Segment Open

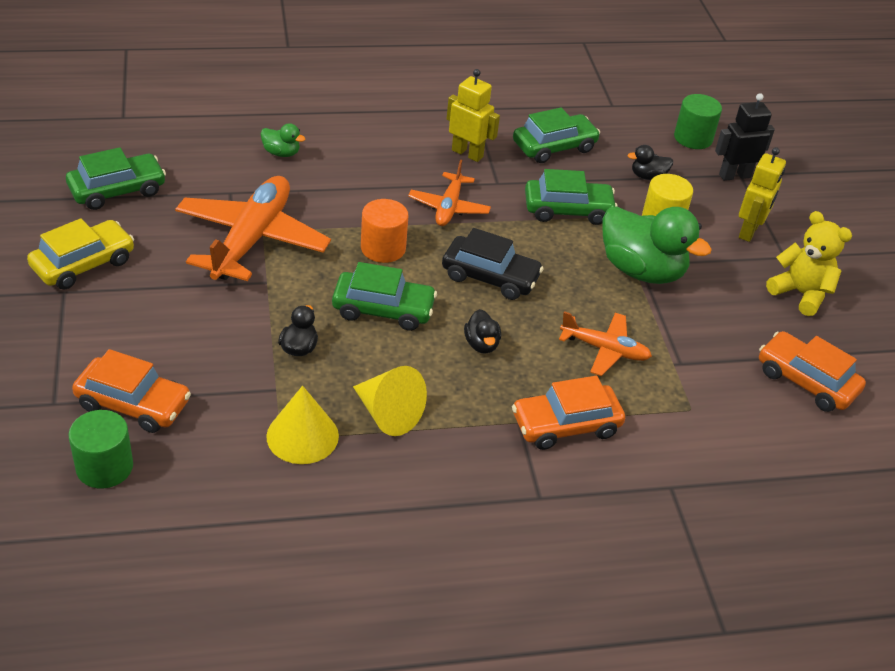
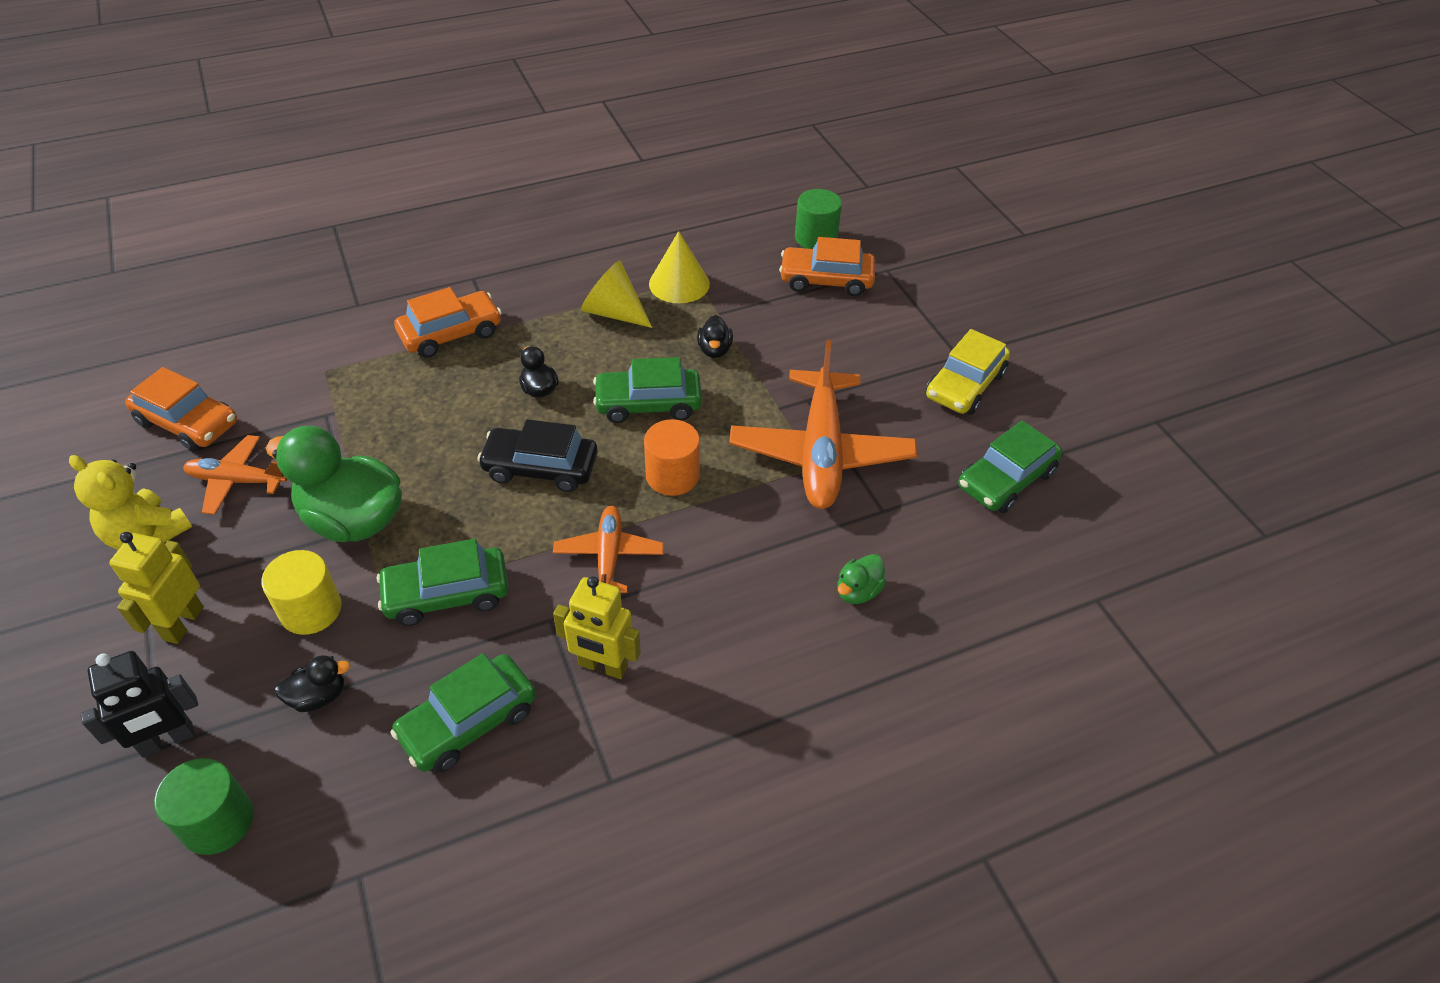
camera: 170 degrees right, 5 degrees up
(281, 153) = (858, 591): green duck -> green duck turned 60 degrees counterclockwise
(605, 350) = (408, 411): orange plane -> orange plane (237, 481)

Segment Closed

Problem requirements.
Print the material in full and exactly; the pictures must not be printed.

Written solution.
camera: 170 degrees right, 5 degrees up
(281, 153) = (858, 591): green duck -> green duck turned 60 degrees counterclockwise
(605, 350) = (408, 411): orange plane -> orange plane (237, 481)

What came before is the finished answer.